■ **Spatial reasoning data**

-- Opening Marker --

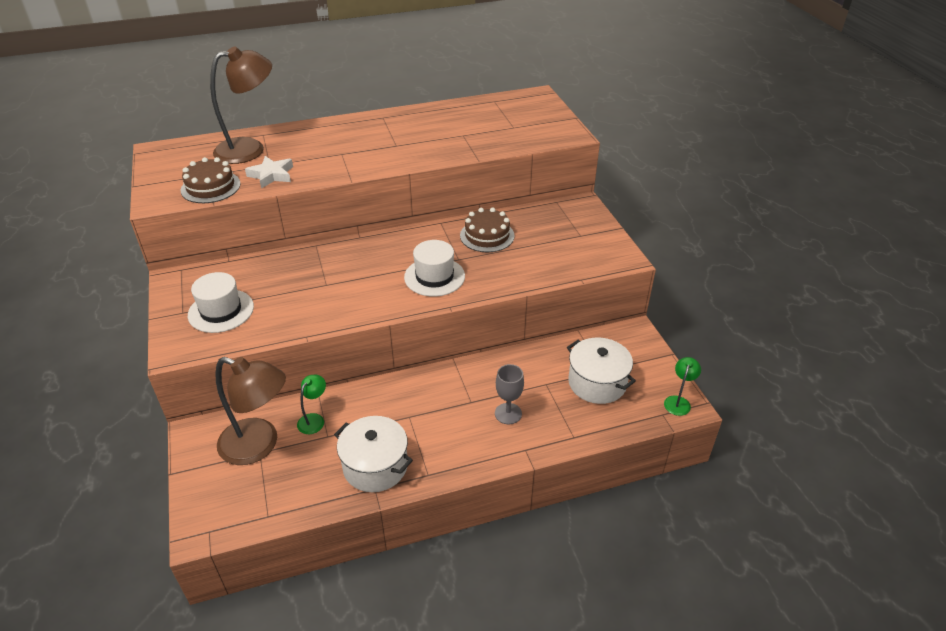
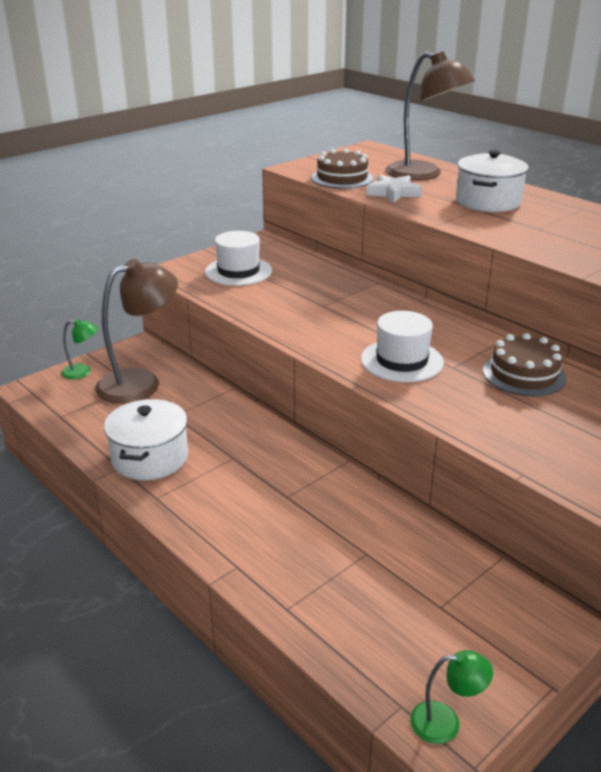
camera: 65 degrees right, 10 degrees down
(259, 445) = (141, 382): brown lamp -> brown lamp turned 120 degrees counterclockwise
(314, 419) = (191, 400): green lamp -> green lamp (82, 372)
(508, 413) = (288, 533): grey goblet -> none
(597, 383) = (409, 607): white pot -> white pot (488, 202)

-- Closing Marker --

■ **What the task asks**
The line containing "(508, 413) = (288, 533): grey goblet -> none" marks where to begin; copy it and every later line exactly, through the end of the data.

■ **Worked solution**
(508, 413) = (288, 533): grey goblet -> none
(597, 383) = (409, 607): white pot -> white pot (488, 202)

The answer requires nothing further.